### Work order
Find the line that contains "R1: 1.8k (NET17, NET25)". Output it and every line after it to the end of the records, exactly as they appear.

Version comparison data
· · · ·

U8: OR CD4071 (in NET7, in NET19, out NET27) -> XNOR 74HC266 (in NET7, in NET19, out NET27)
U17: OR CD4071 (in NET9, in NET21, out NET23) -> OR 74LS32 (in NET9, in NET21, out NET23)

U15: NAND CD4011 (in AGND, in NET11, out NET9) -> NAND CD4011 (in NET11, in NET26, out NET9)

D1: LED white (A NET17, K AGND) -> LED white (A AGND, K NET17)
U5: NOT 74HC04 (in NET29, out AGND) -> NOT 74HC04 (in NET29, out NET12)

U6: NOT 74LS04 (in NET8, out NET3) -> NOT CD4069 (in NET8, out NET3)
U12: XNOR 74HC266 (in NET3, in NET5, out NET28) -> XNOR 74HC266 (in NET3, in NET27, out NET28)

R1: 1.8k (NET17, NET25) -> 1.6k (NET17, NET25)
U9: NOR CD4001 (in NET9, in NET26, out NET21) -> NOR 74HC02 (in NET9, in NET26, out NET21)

· · · ·

### Result of the task
R1: 1.8k (NET17, NET25) -> 1.6k (NET17, NET25)
U9: NOR CD4001 (in NET9, in NET26, out NET21) -> NOR 74HC02 (in NET9, in NET26, out NET21)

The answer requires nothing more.